*Try it:* Check each line of the listing below for the string "from", then copy every line that has it.

*Supplied material:*
╔══
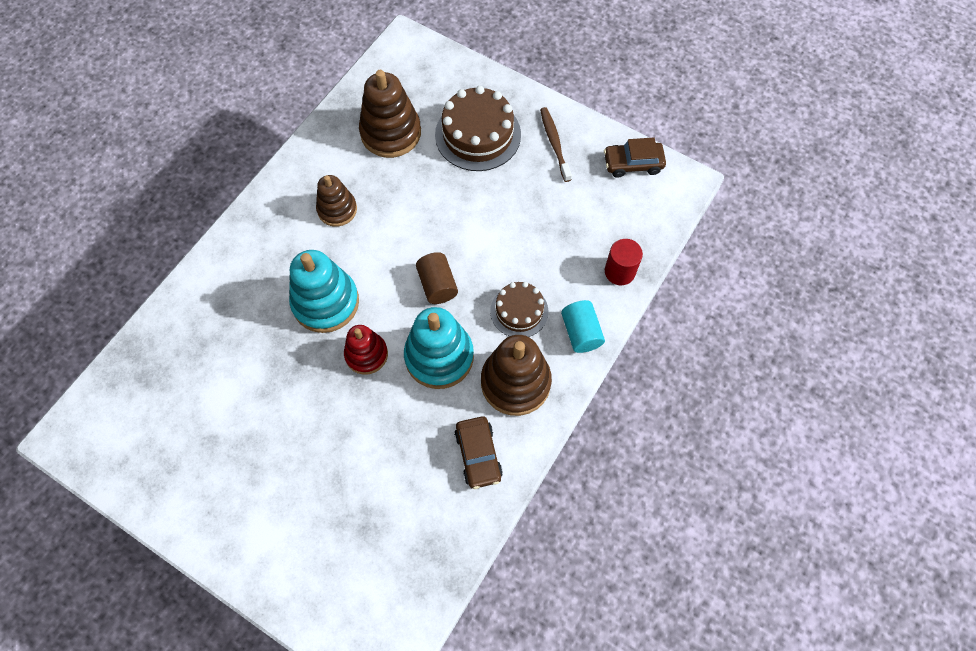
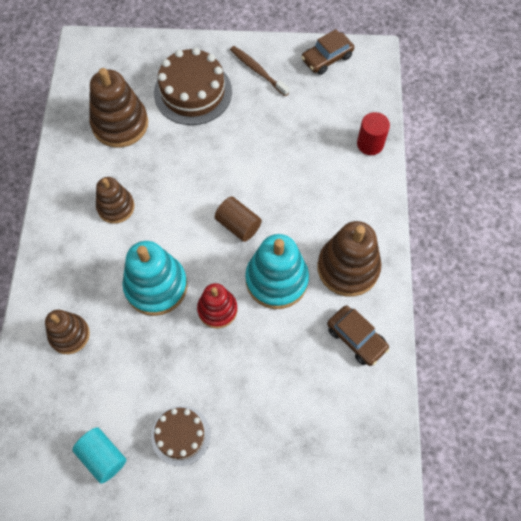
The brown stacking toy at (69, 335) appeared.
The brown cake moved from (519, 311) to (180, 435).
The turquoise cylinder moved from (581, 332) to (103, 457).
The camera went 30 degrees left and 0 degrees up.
╚══
*Written solution:*
The brown cake moved from (519, 311) to (180, 435).
The turquoise cylinder moved from (581, 332) to (103, 457).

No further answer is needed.